» What to produce
Wherever "diode" turns up in the entries, copy out the line that holds it.

-- -- --

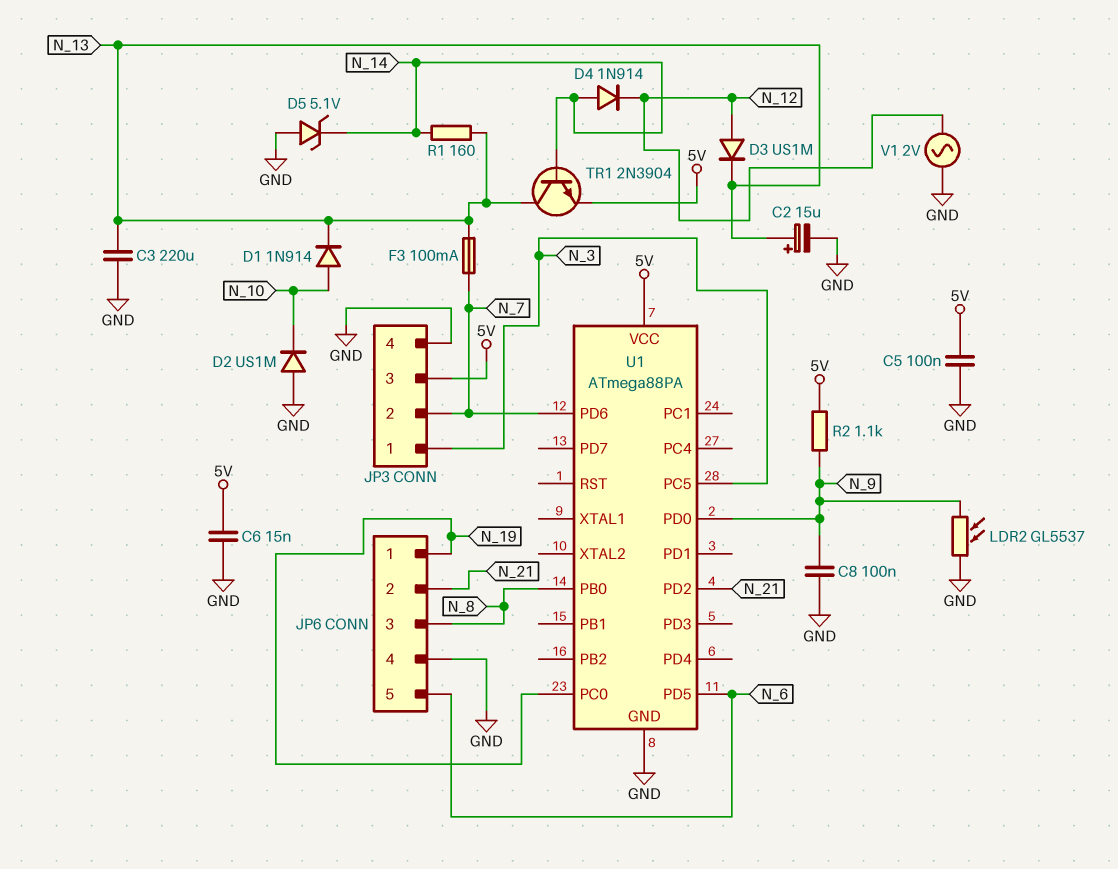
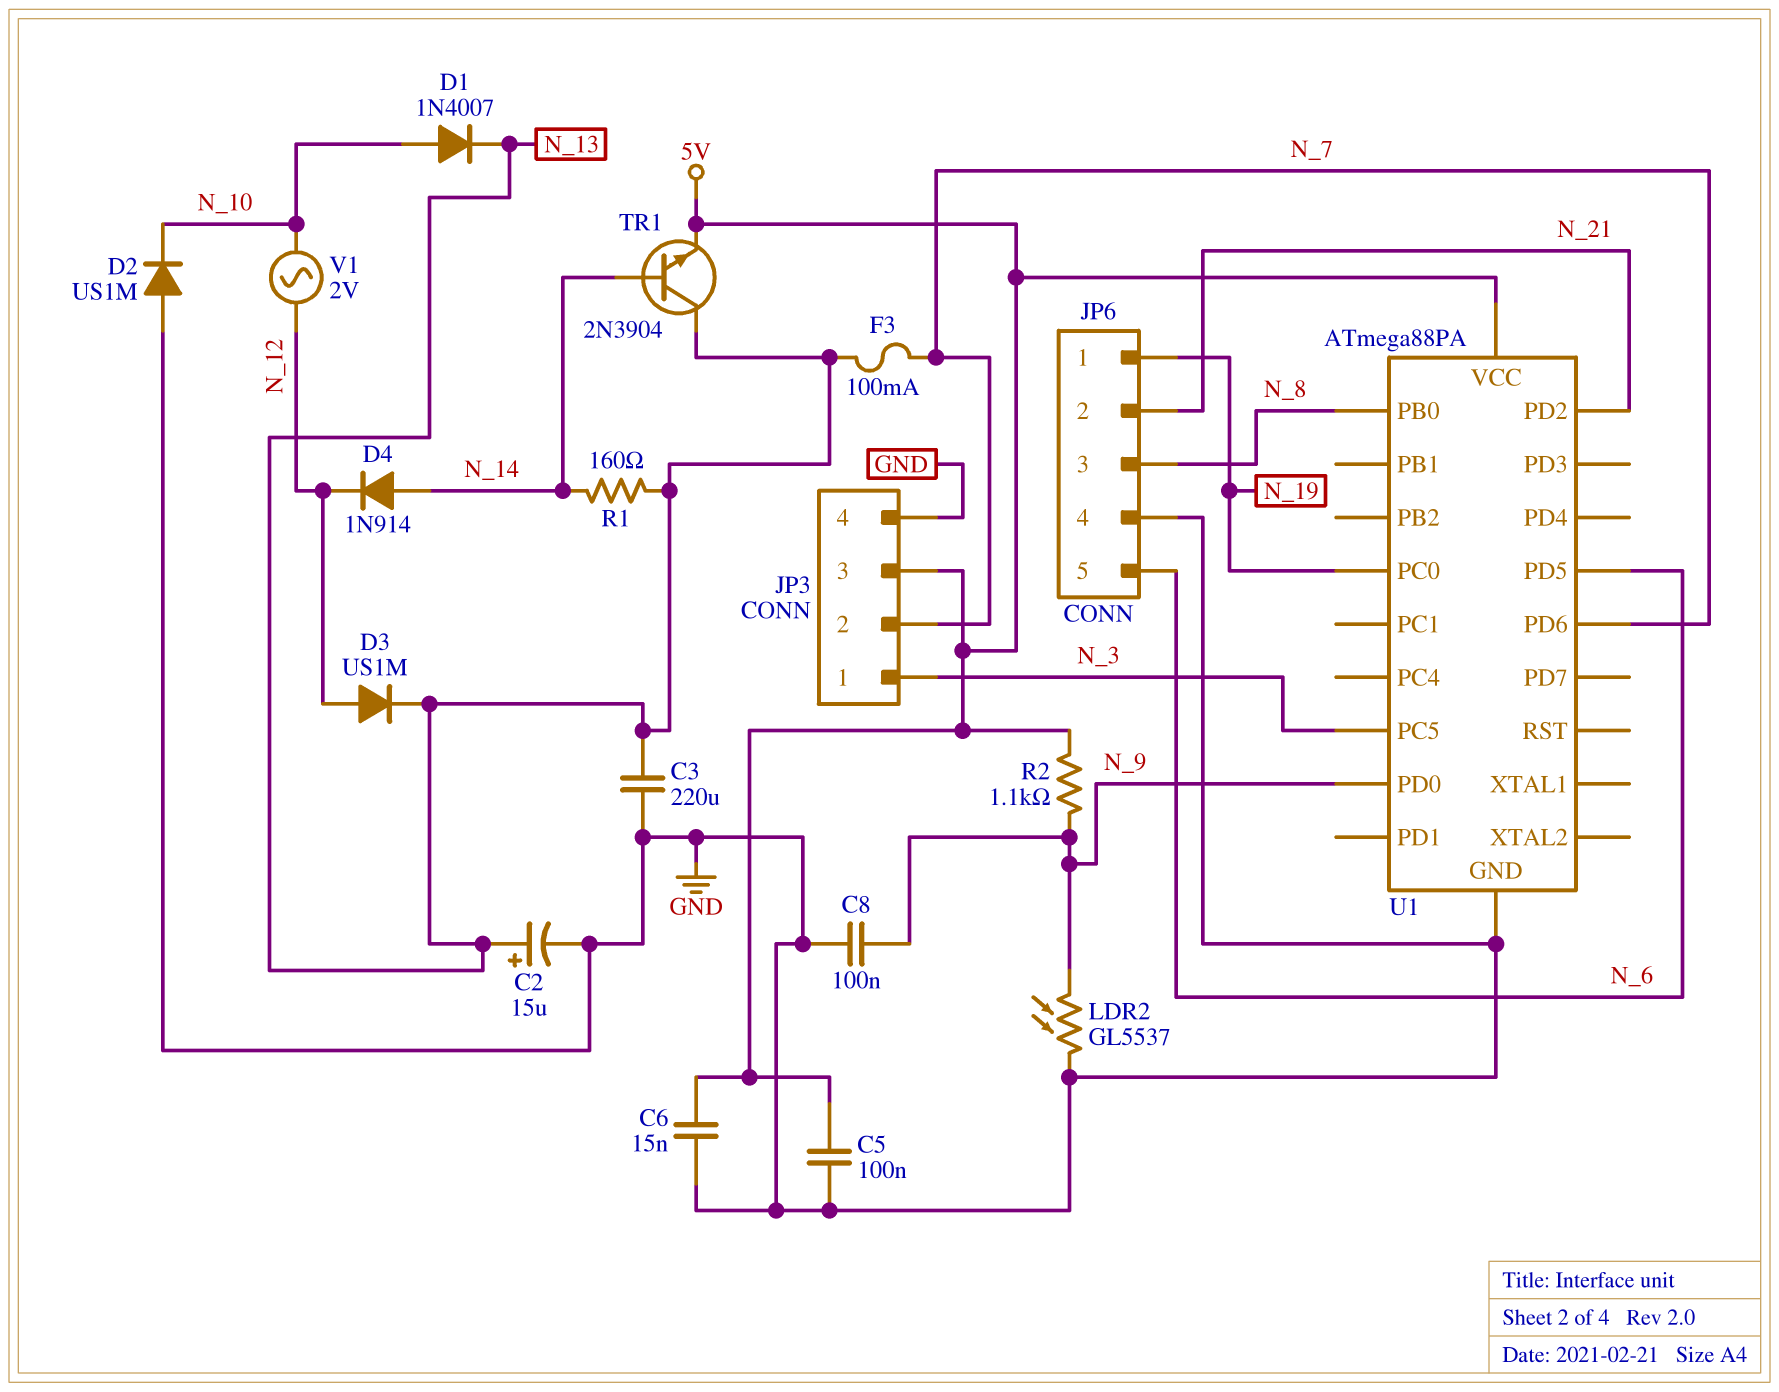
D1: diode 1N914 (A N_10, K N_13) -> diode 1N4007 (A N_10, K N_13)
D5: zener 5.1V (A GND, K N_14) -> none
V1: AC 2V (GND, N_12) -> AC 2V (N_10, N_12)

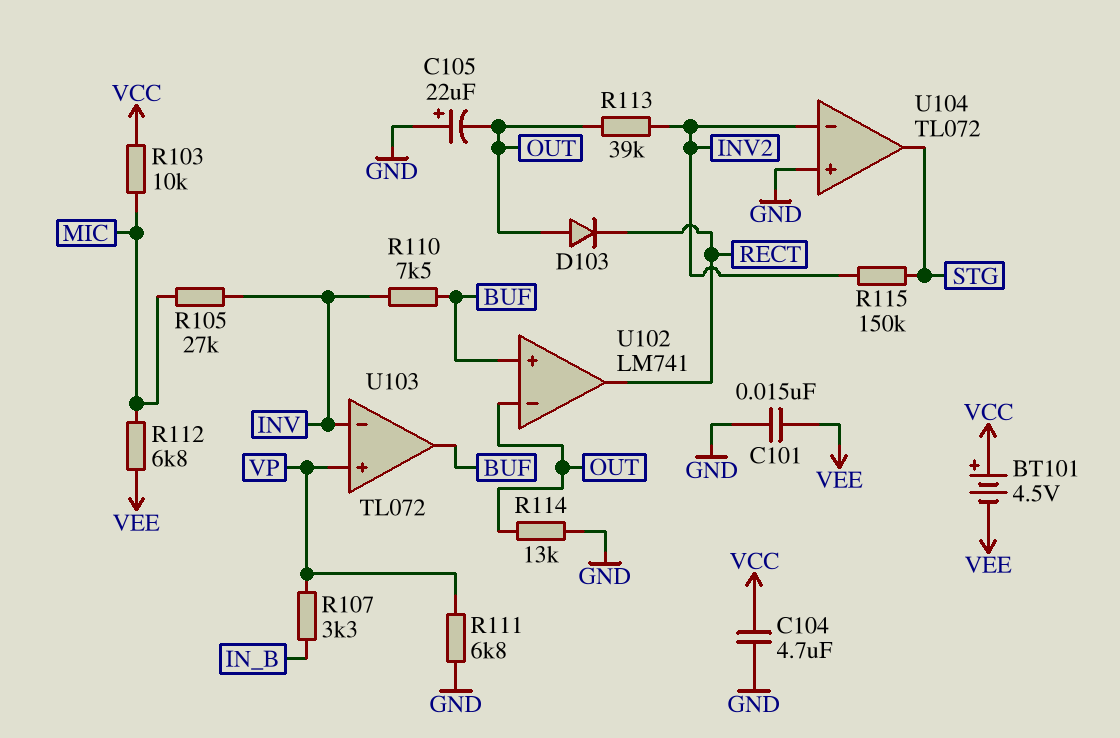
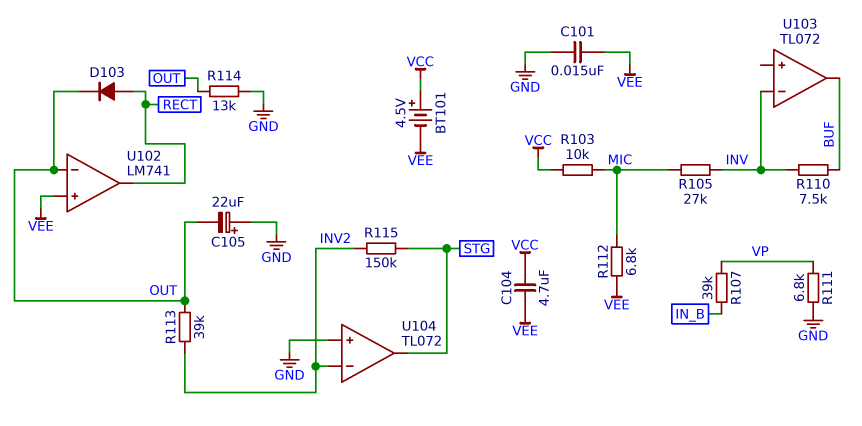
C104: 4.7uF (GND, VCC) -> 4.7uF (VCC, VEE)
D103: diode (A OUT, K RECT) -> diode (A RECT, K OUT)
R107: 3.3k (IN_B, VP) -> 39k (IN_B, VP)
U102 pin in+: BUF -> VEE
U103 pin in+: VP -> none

-- -- --

» Response below
D1: diode 1N914 (A N_10, K N_13) -> diode 1N4007 (A N_10, K N_13)
D103: diode (A OUT, K RECT) -> diode (A RECT, K OUT)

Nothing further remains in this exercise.